> _Directions for this task_: The answer should contain every entry below, copied exactly.

> _Given information_:

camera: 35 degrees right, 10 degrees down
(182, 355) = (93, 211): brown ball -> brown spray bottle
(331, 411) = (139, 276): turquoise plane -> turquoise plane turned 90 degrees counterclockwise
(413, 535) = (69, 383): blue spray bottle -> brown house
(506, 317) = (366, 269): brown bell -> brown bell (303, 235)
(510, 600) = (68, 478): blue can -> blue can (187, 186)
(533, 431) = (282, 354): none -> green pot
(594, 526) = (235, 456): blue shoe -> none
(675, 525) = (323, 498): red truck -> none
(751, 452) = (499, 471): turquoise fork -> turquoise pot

> _Task answer_:
camera: 35 degrees right, 10 degrees down
(182, 355) = (93, 211): brown ball -> brown spray bottle
(331, 411) = (139, 276): turquoise plane -> turquoise plane turned 90 degrees counterclockwise
(413, 535) = (69, 383): blue spray bottle -> brown house
(506, 317) = (366, 269): brown bell -> brown bell (303, 235)
(510, 600) = (68, 478): blue can -> blue can (187, 186)
(533, 431) = (282, 354): none -> green pot
(594, 526) = (235, 456): blue shoe -> none
(675, 525) = (323, 498): red truck -> none
(751, 452) = (499, 471): turquoise fork -> turquoise pot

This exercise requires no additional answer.